What is needed is an exact copy of the line where "grey egg [833,288,883,324]" appears plus every later line in the material.

################

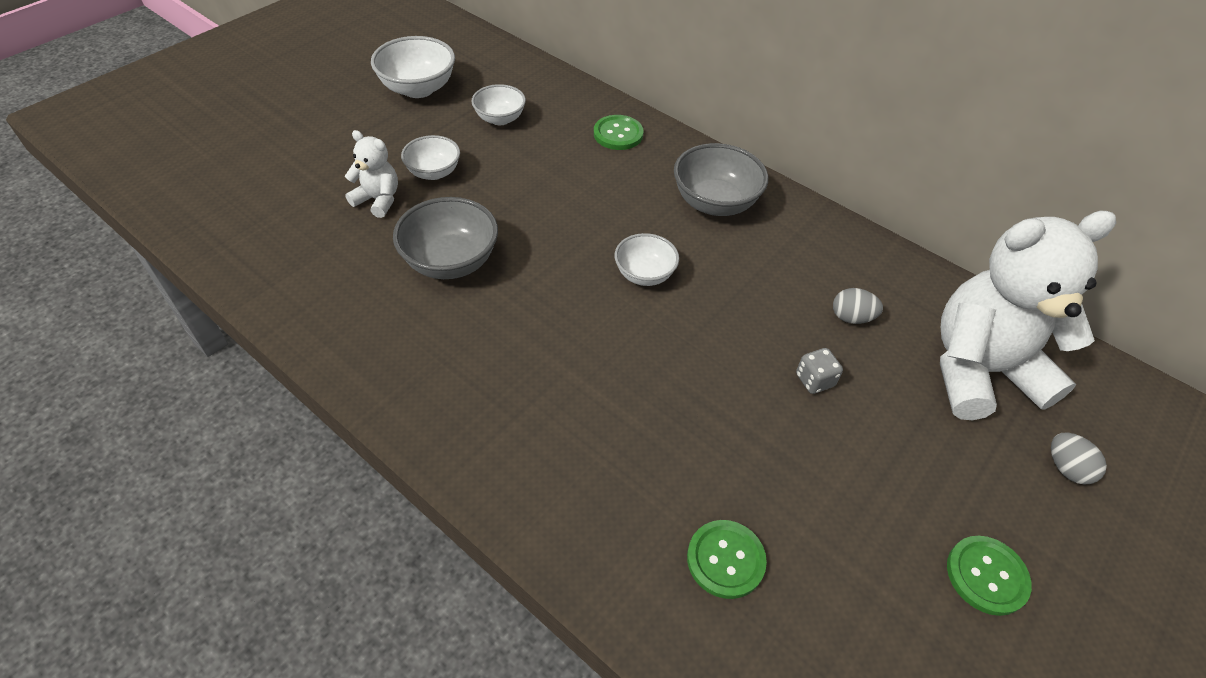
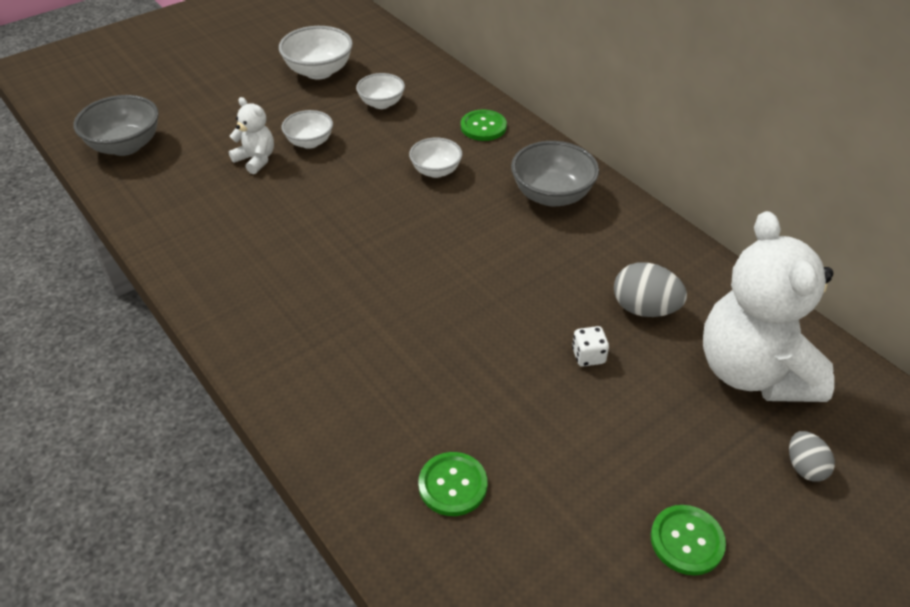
camera: 15 degrees right, 5 degrees down
grey bowl [393,197,498,279] -> grey bowl moved to [74,95,159,156]
white bowl [614,233,679,286] -> white bowl moved to [409,138,462,178]
grey dice [796,348,843,394] -> white dice [572,326,609,367]
grey egg [833,288,883,324] -> grey egg [614,262,687,317], size x1.60
white teddy bear [940,211,1116,420] -> white teddy bear turned 105 degrees counterclockwise [703,211,834,402]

################

▸ TASK ANSWER:
grey egg [833,288,883,324] -> grey egg [614,262,687,317], size x1.60
white teddy bear [940,211,1116,420] -> white teddy bear turned 105 degrees counterclockwise [703,211,834,402]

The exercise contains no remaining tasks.